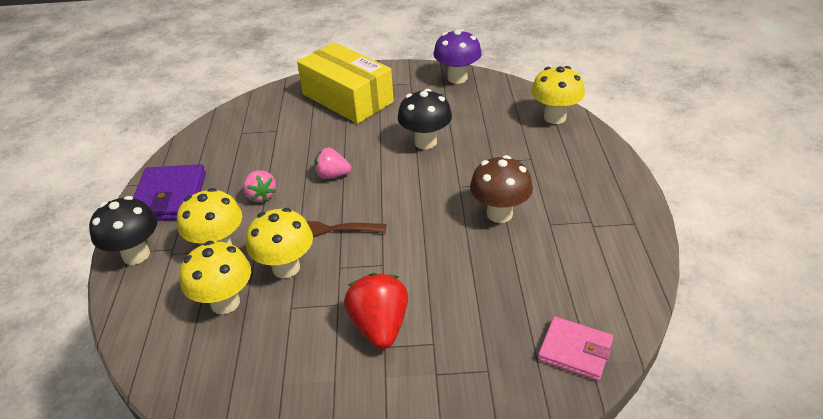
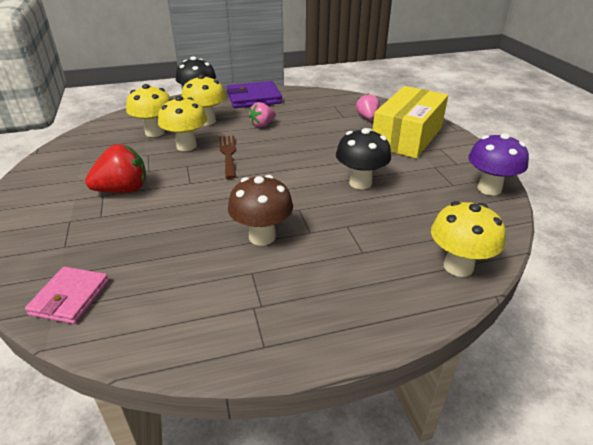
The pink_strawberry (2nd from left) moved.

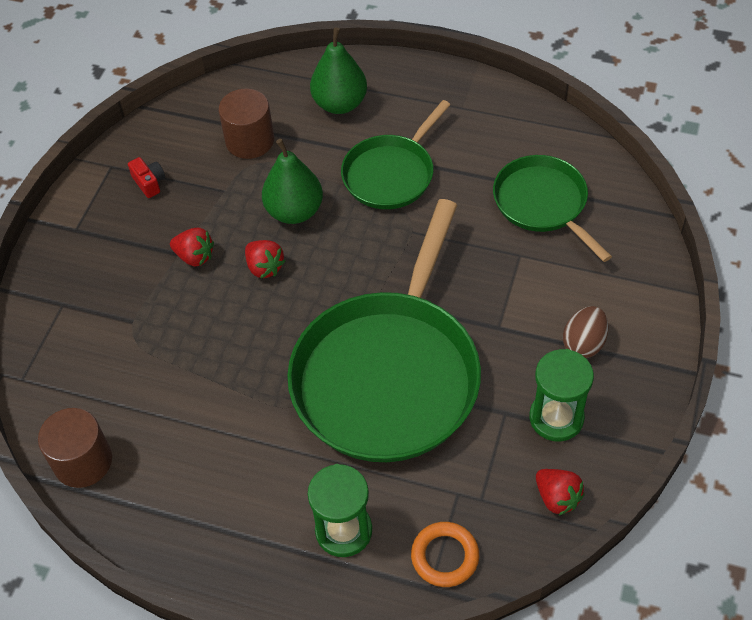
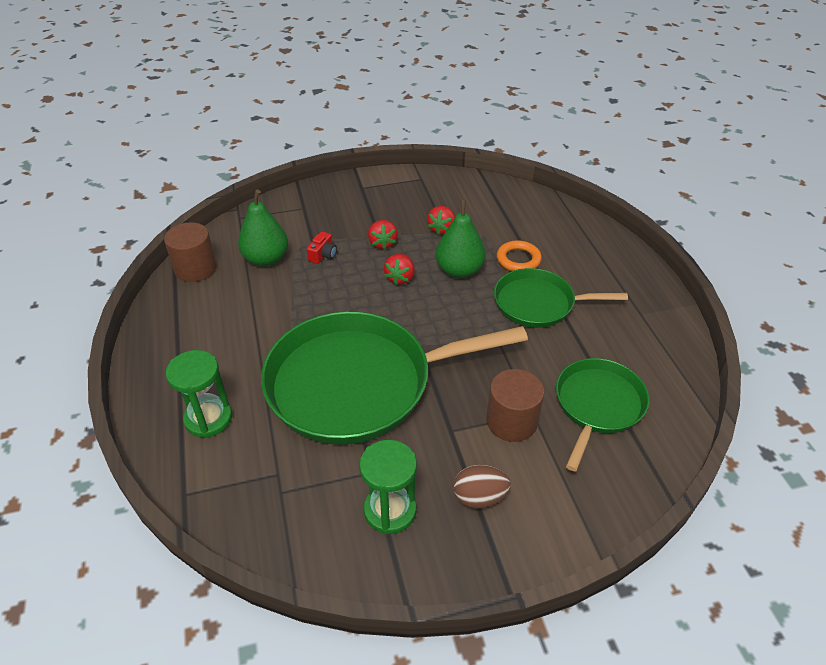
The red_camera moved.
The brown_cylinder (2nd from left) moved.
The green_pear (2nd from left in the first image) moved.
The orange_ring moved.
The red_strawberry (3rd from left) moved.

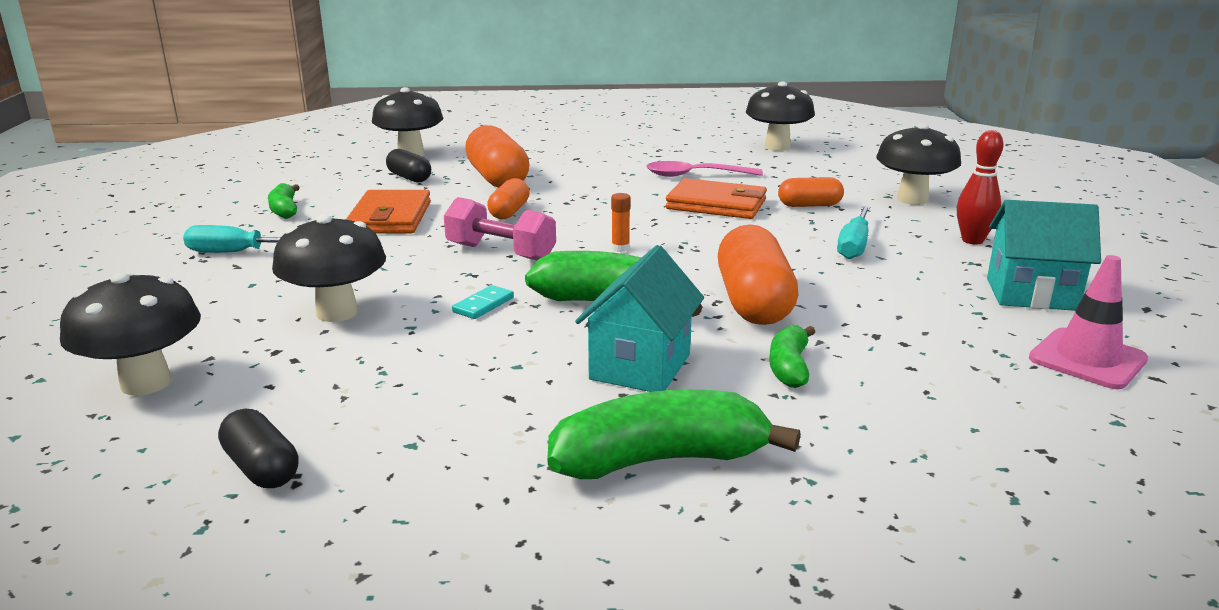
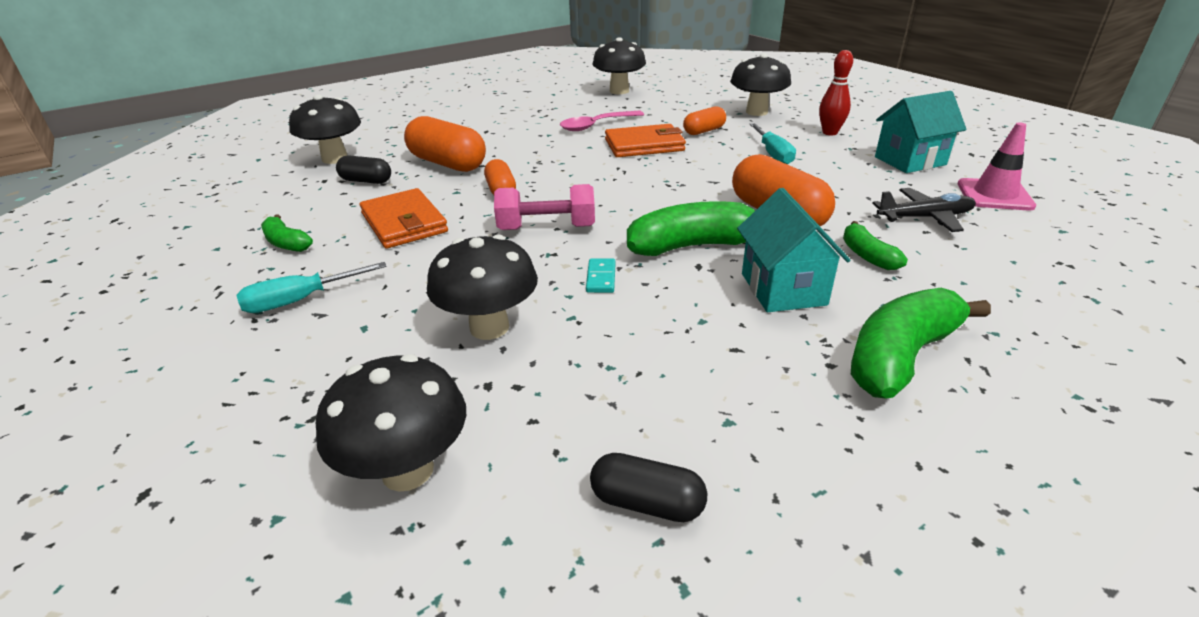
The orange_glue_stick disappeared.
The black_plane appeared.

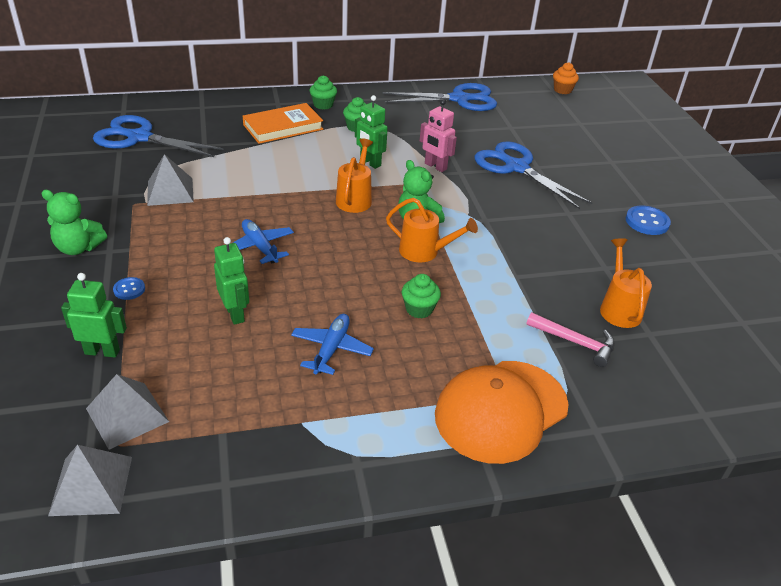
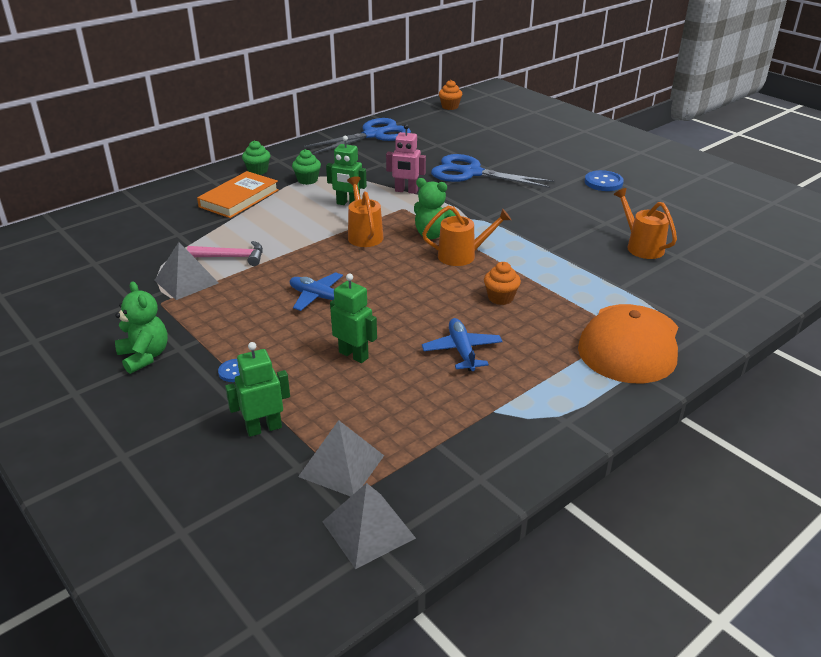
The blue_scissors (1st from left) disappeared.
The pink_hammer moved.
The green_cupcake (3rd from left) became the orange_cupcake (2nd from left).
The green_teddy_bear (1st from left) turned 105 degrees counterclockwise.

#####

Task: Every line above with the string "disappeared" in it needs to be copied.

Solved problem:
The orange_glue_stick disappeared.
The blue_scissors (1st from left) disappeared.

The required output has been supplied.